(Dataset items)
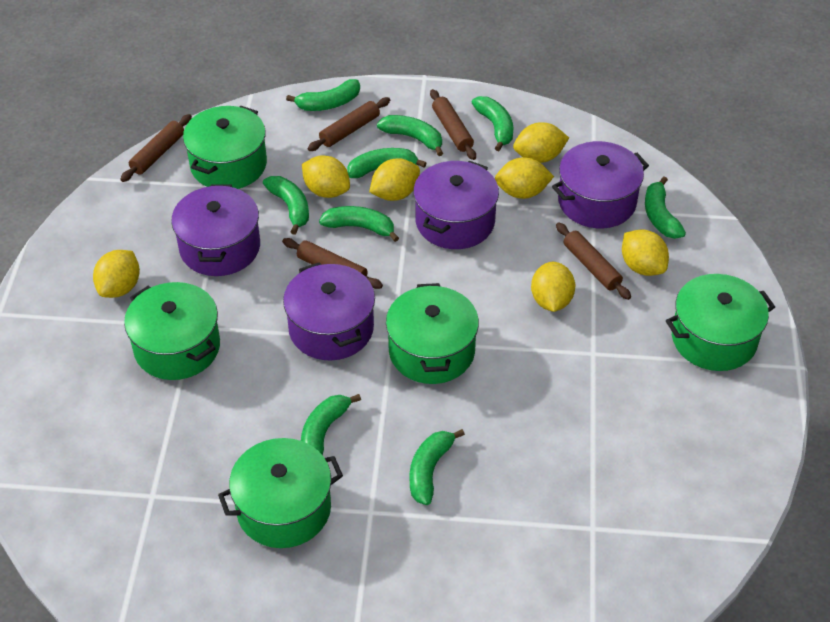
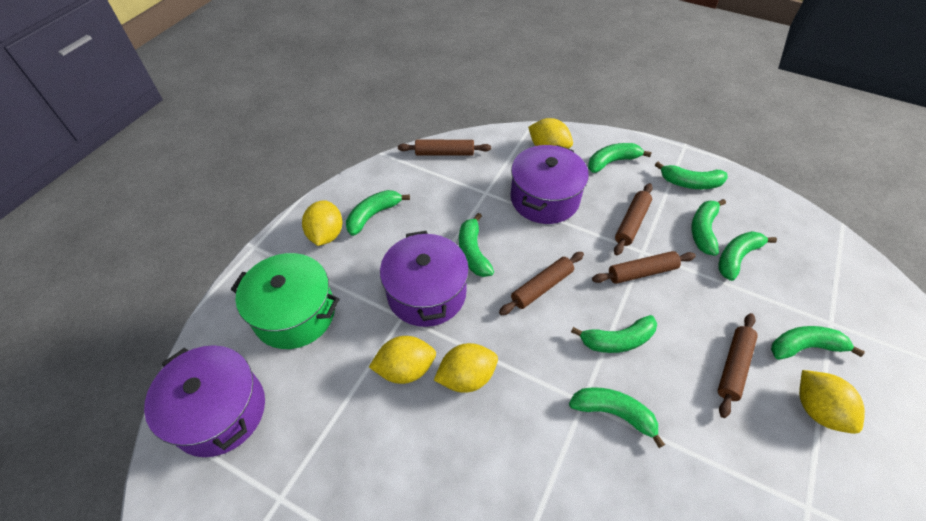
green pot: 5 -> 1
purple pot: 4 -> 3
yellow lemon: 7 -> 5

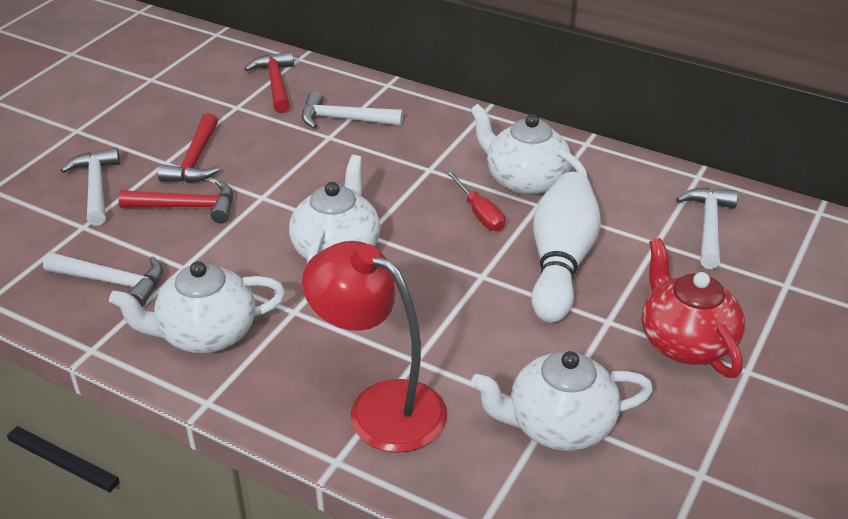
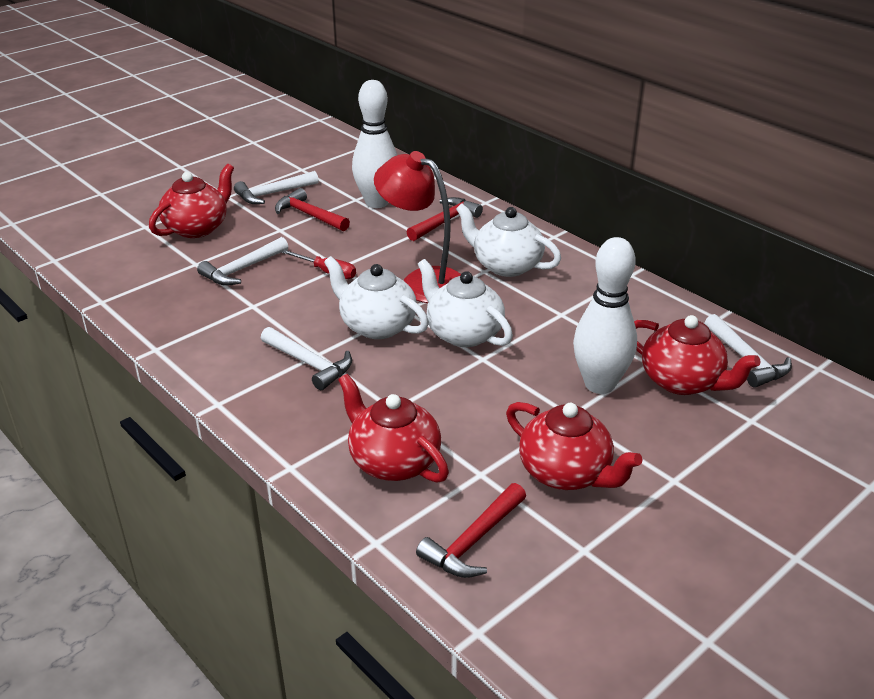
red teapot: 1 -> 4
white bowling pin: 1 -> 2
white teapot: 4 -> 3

---

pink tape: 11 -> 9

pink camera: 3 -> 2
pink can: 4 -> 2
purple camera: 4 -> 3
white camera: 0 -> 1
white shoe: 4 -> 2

Your goal: The data above holds the lines to copy: start at the one with "purple pot: 4 -> 3", stop at the one with "white teapot: 4 -> 3", include both, copy them exactly without pictures, and copy nothing else.

Result:
purple pot: 4 -> 3
yellow lemon: 7 -> 5

red teapot: 1 -> 4
white bowling pin: 1 -> 2
white teapot: 4 -> 3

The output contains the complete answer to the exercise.